Before-and-after change data:
=== Section Start ===

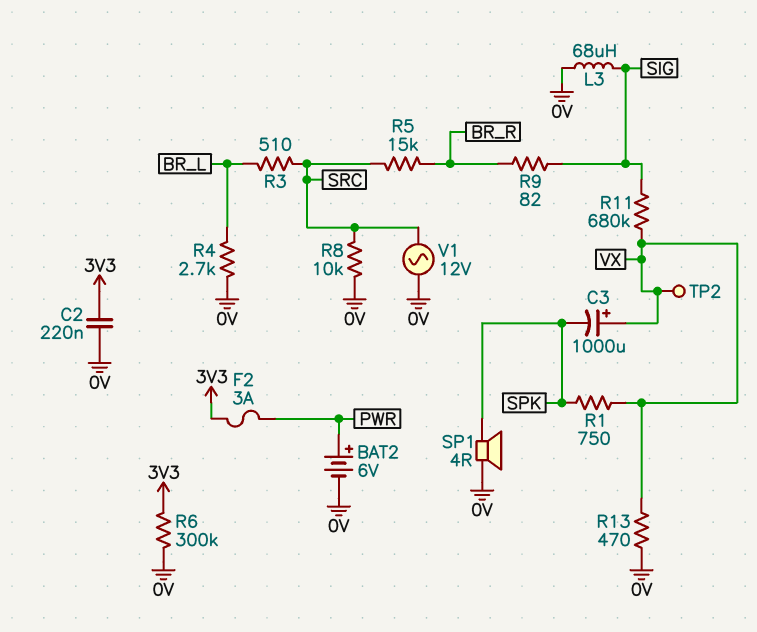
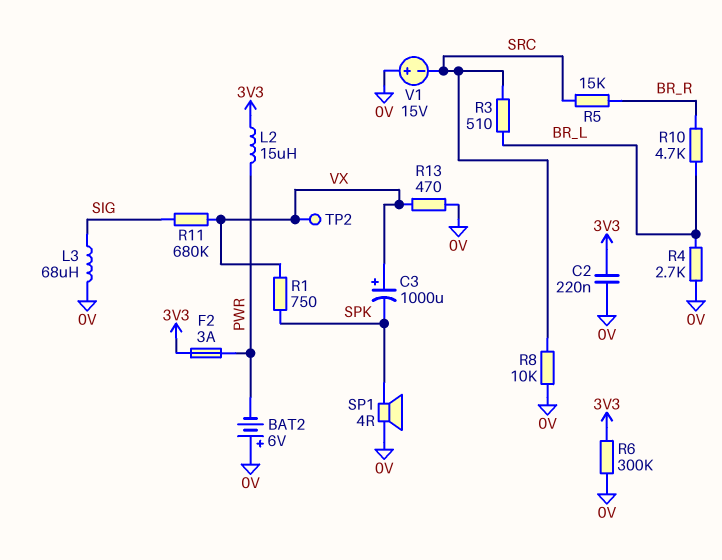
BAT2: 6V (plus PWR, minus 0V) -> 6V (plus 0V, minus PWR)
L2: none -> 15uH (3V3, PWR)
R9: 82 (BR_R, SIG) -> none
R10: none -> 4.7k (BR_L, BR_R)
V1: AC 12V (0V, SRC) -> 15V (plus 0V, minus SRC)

=== Section End ===

Work order - The records above are to be reproduced exactly; the pictures are to be left out.

Exercise solution -
BAT2: 6V (plus PWR, minus 0V) -> 6V (plus 0V, minus PWR)
L2: none -> 15uH (3V3, PWR)
R9: 82 (BR_R, SIG) -> none
R10: none -> 4.7k (BR_L, BR_R)
V1: AC 12V (0V, SRC) -> 15V (plus 0V, minus SRC)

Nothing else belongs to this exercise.